*** Opening of Data under study ***
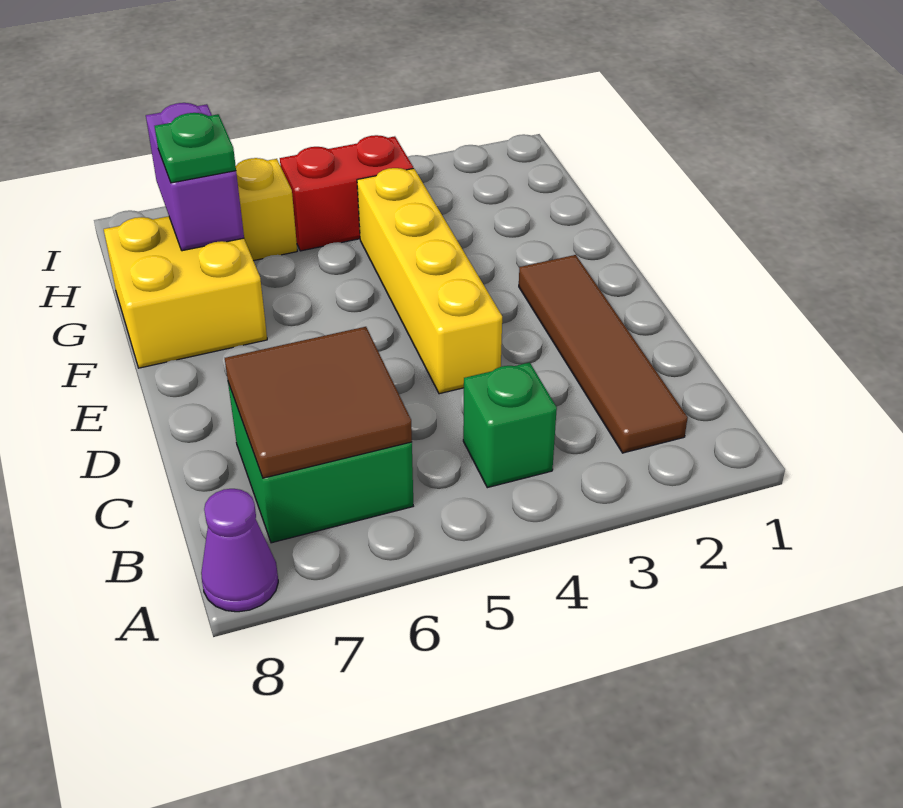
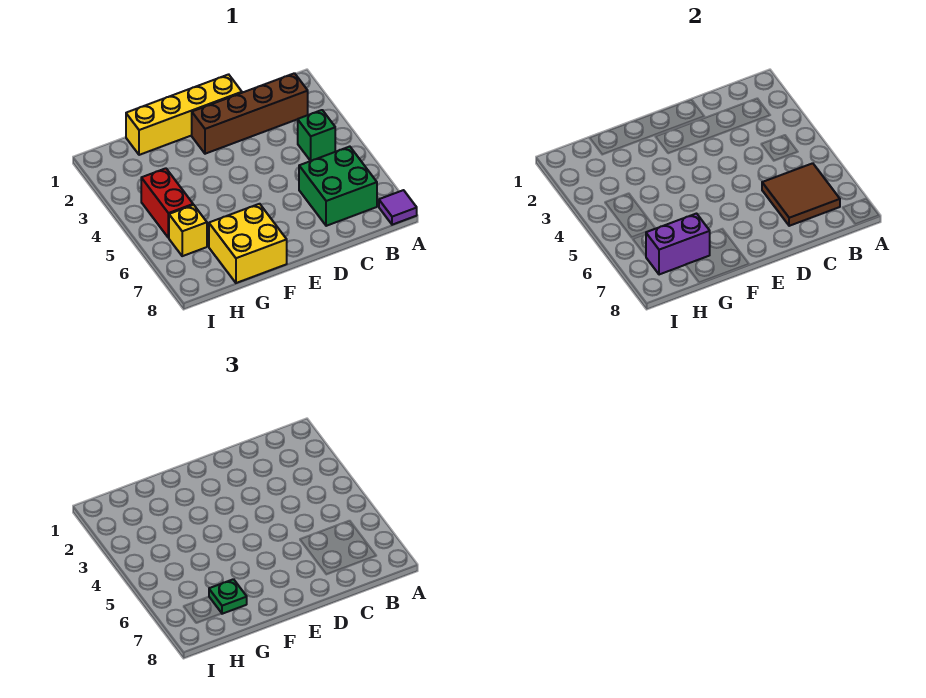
purple cone A8 level 1 -> purple tile A8 level 1
brown tile B2:E2 level 1 -> brown brick B2:E2 level 1
yellow brick D4:G4 level 1 -> yellow brick D1:G1 level 1

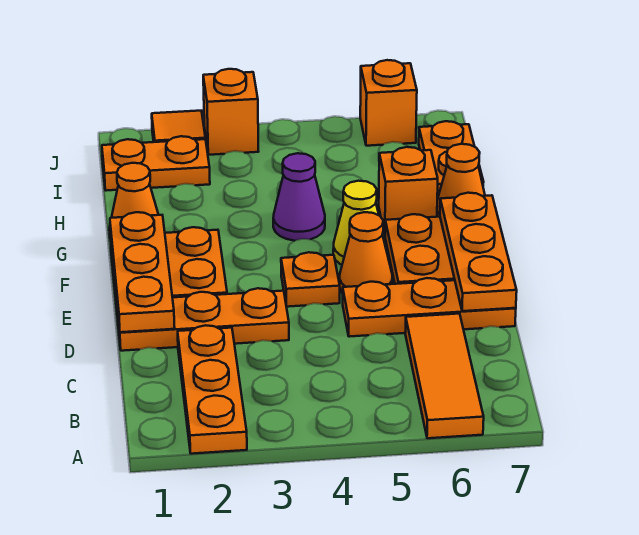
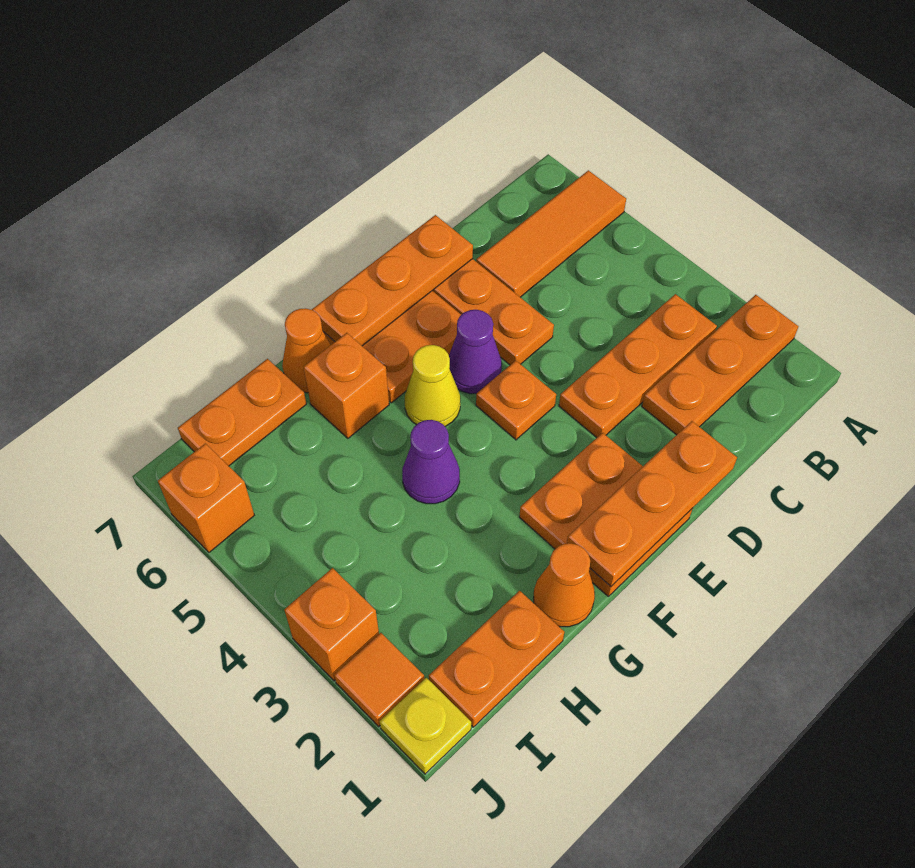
orange plate D1:D3 level 1 -> orange plate B3:D3 level 1
orange cone E5 level 1 -> purple cone E5 level 1
orange plate I1:I2 level 1 -> orange plate H1:I1 level 1
none -> yellow plate J1 level 1

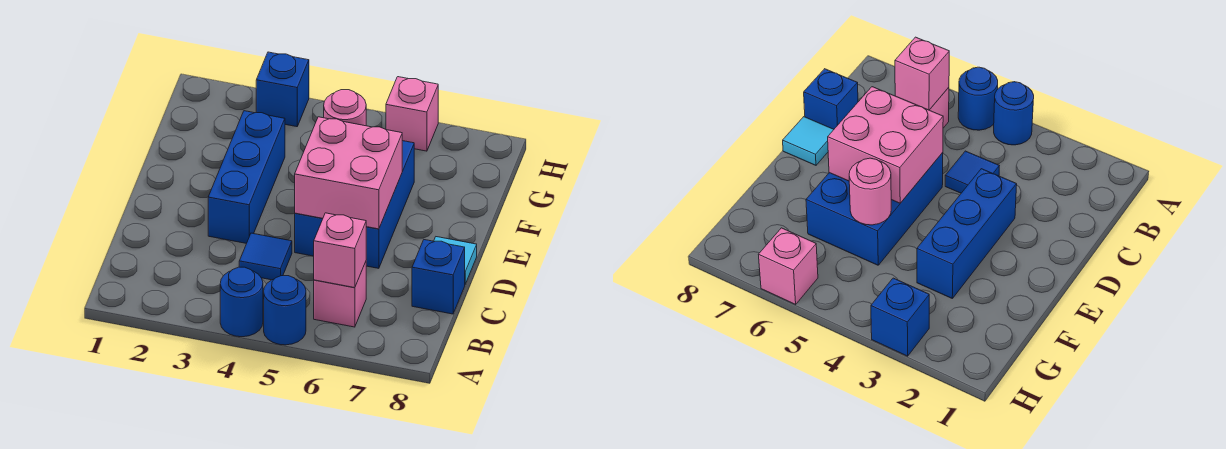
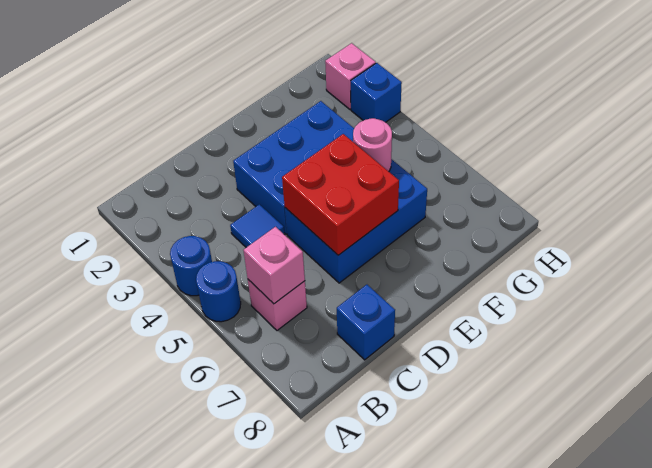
blue brick D3:F3 level 1 -> blue brick D3:F4 level 1
pink brick D5:E6 level 2 -> red brick D5:E6 level 2
cyan tile D8 level 1 -> none
pink brick H6 level 1 -> pink brick H2 level 1

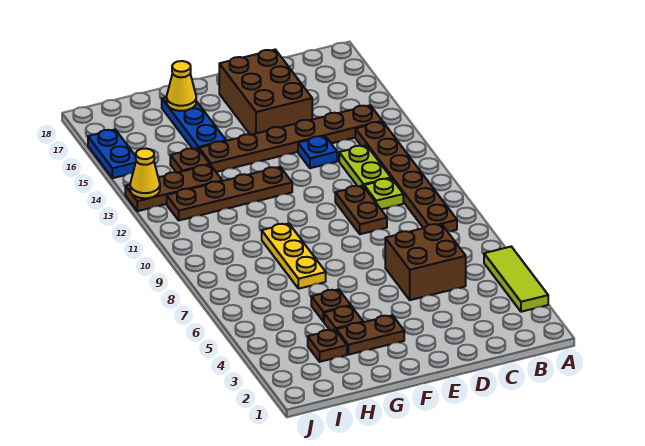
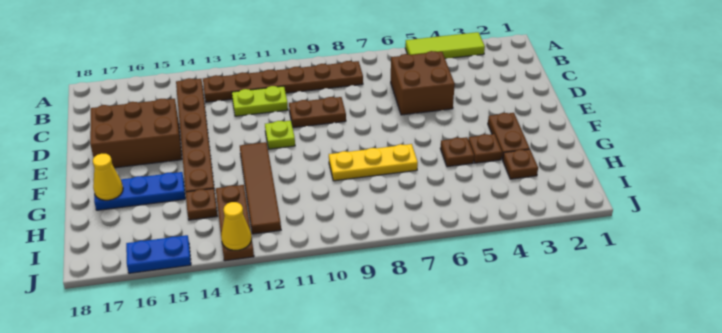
lime plate C10 level 1 -> lime plate E11 level 1
blue plate D13 level 1 -> none
brown plate F12:I12 level 1 -> brown tile F12:I12 level 1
*** Close of Data under study ***
To do
This exercise needs every entry retyped exactly, with the pictures removed.

Completed exercise
purple cone A8 level 1 -> purple tile A8 level 1
brown tile B2:E2 level 1 -> brown brick B2:E2 level 1
yellow brick D4:G4 level 1 -> yellow brick D1:G1 level 1

orange plate D1:D3 level 1 -> orange plate B3:D3 level 1
orange cone E5 level 1 -> purple cone E5 level 1
orange plate I1:I2 level 1 -> orange plate H1:I1 level 1
none -> yellow plate J1 level 1

blue brick D3:F3 level 1 -> blue brick D3:F4 level 1
pink brick D5:E6 level 2 -> red brick D5:E6 level 2
cyan tile D8 level 1 -> none
pink brick H6 level 1 -> pink brick H2 level 1

lime plate C10 level 1 -> lime plate E11 level 1
blue plate D13 level 1 -> none
brown plate F12:I12 level 1 -> brown tile F12:I12 level 1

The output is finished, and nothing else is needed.